> YOUR GOAL
Compute how many lines in the records below contain the string "none" and give that number without other output.

> Object correspondence data
>>>
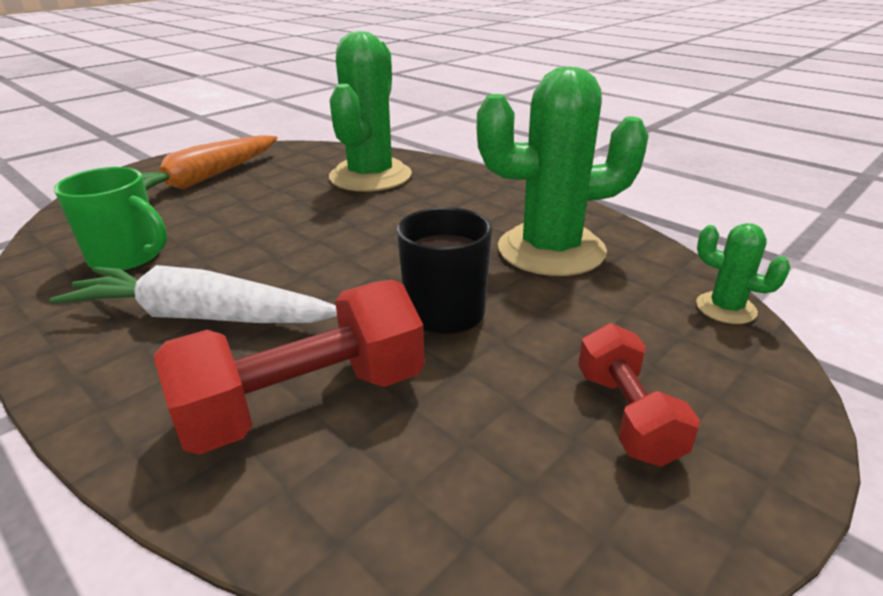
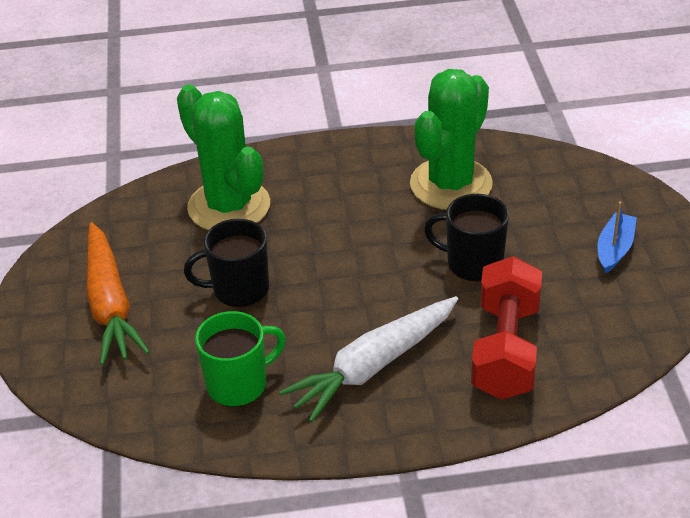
camera: 50 degrees left, 10 degrees up
(266, 214) = (239, 289): none -> black mug
(627, 415) = (614, 249): red dumbbell -> blue boat
(725, 308) = (574, 162): green cactus -> none

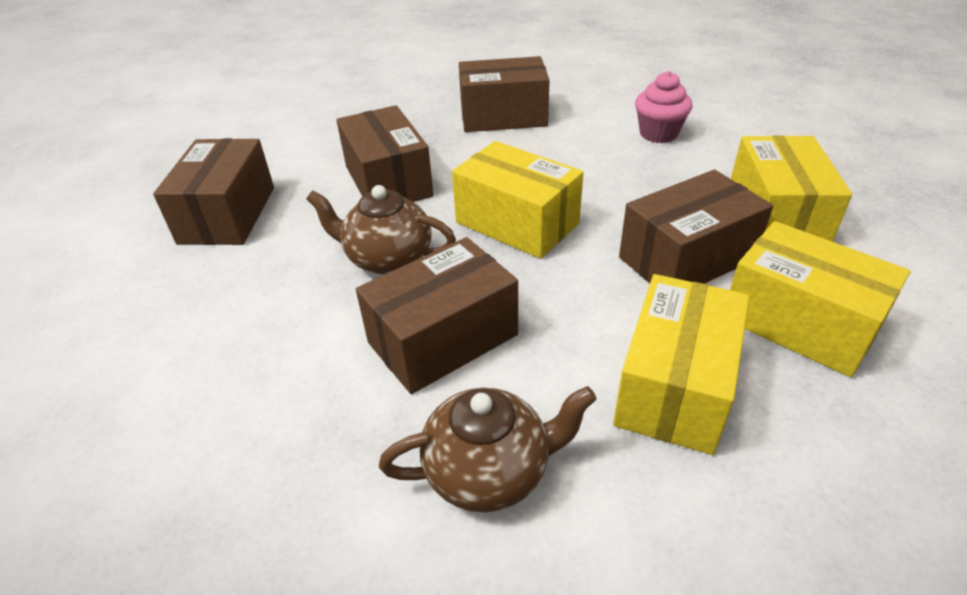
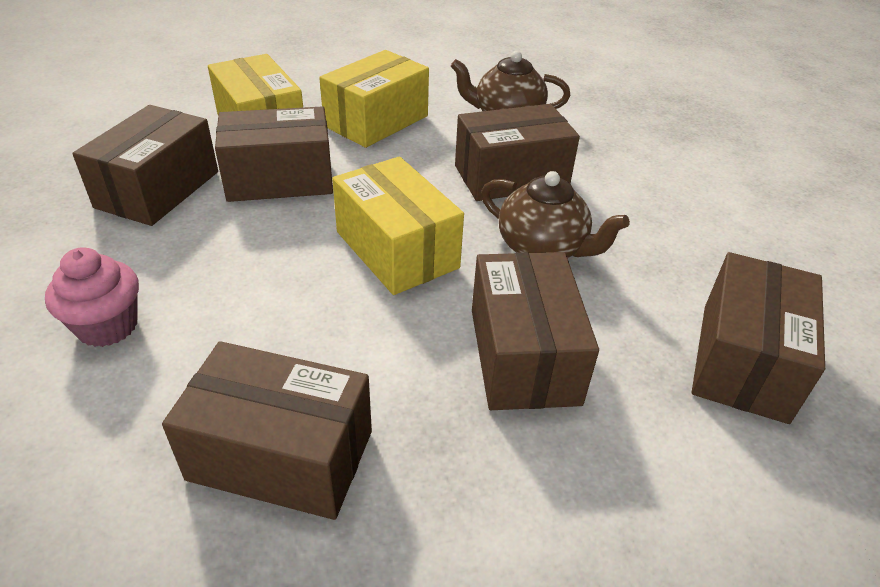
camera: 165 degrees left, 0 degrees up
(775, 216) = (158, 189): yellow box -> brown box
<<<
> FINISHED TASK
2